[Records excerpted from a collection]
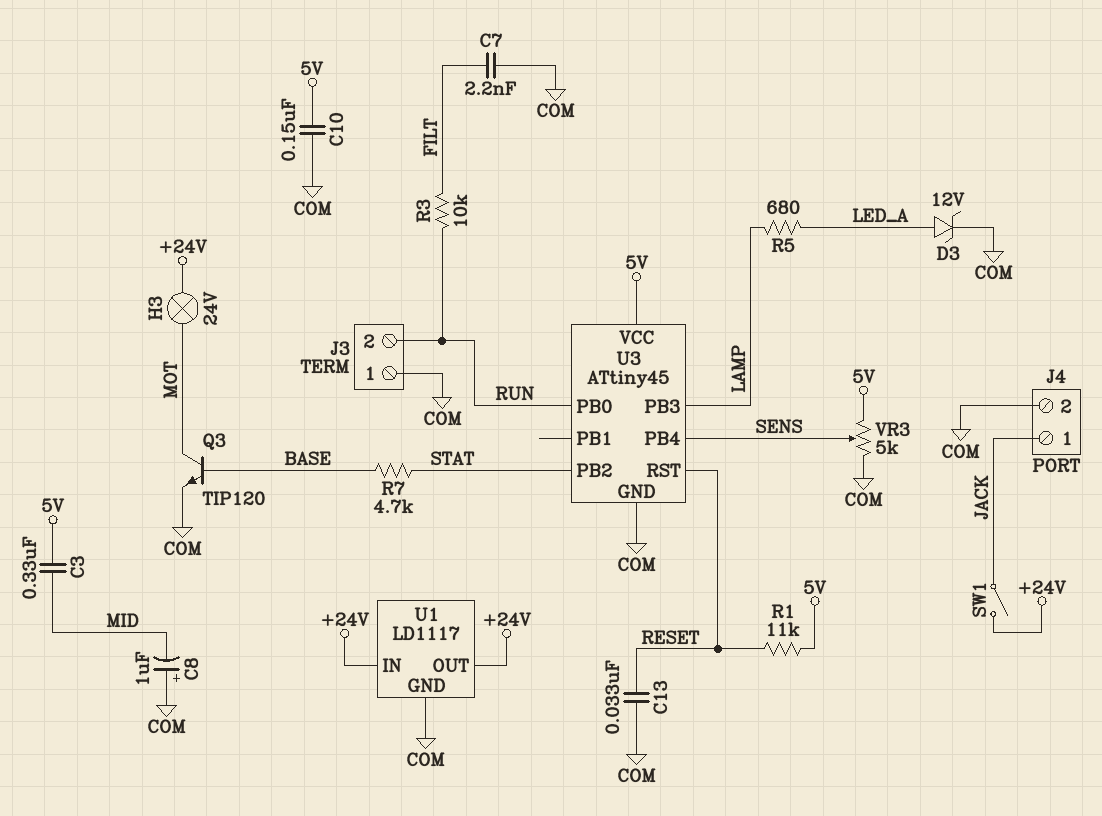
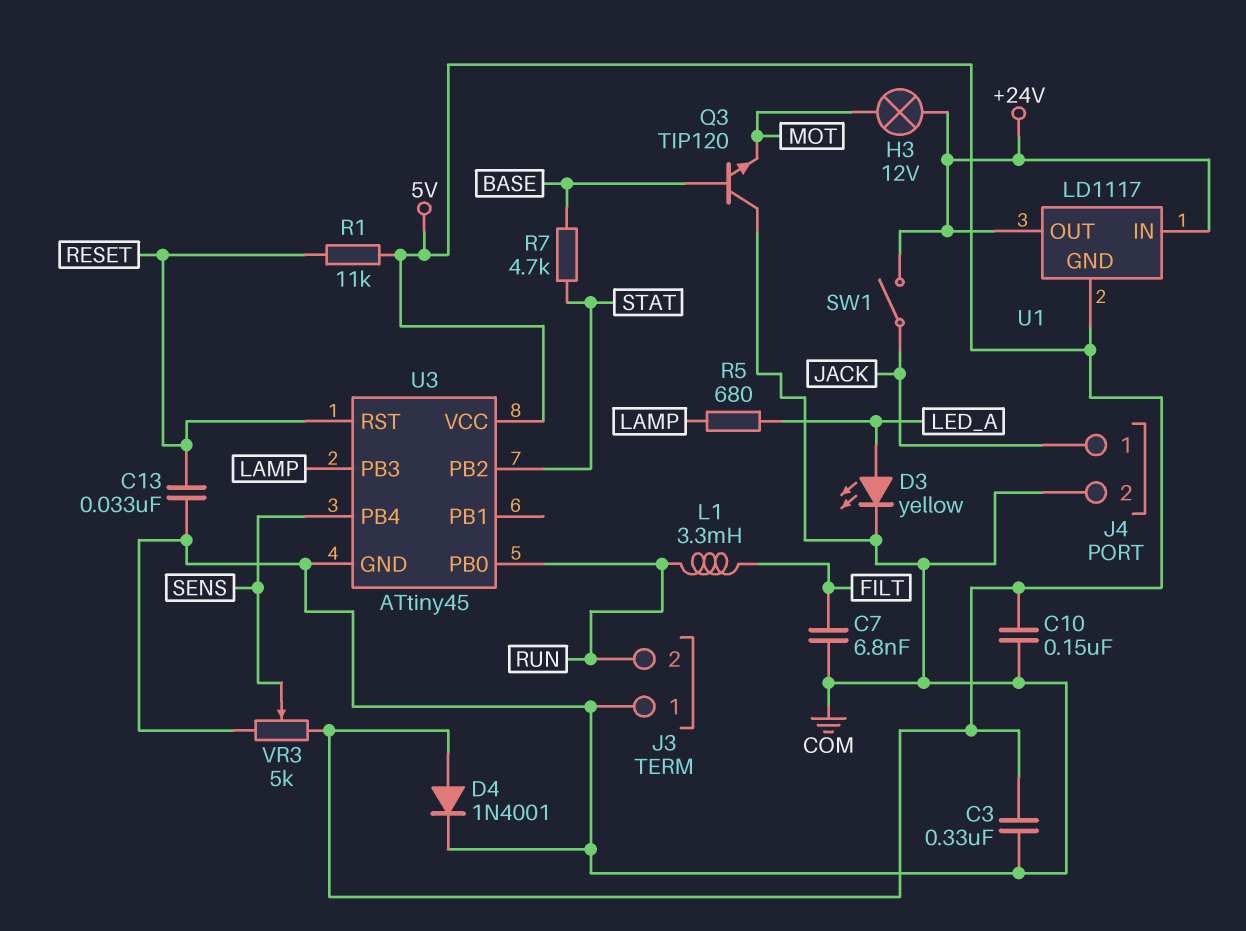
C3: 330nF (5V, MID) -> 330nF (5V, COM)
C7: 2.2nF (COM, FILT) -> 6.8nF (COM, FILT)
C8: 1uF (plus COM, minus MID) -> none
D3: zener 12V (A LED_A, K COM) -> LED yellow (A LED_A, K COM)
D4: none -> diode 1N4001 (A 5V, K COM)
H3: lamp 24V (+24V, MOT) -> lamp 12V (+24V, MOT)
L1: none -> 3.3mH (FILT, RUN)
Q3: NPN TIP120 (B BASE, C MOT, E COM) -> NPN TIP120 (B BASE, C COM, E MOT)
R3: 10k (FILT, RUN) -> none
U1 pin GND: COM -> 5V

### WORK TASK
Your answer should be a single number: the count of lines in the data that include the word "none".

### OUTPUT BELOW
4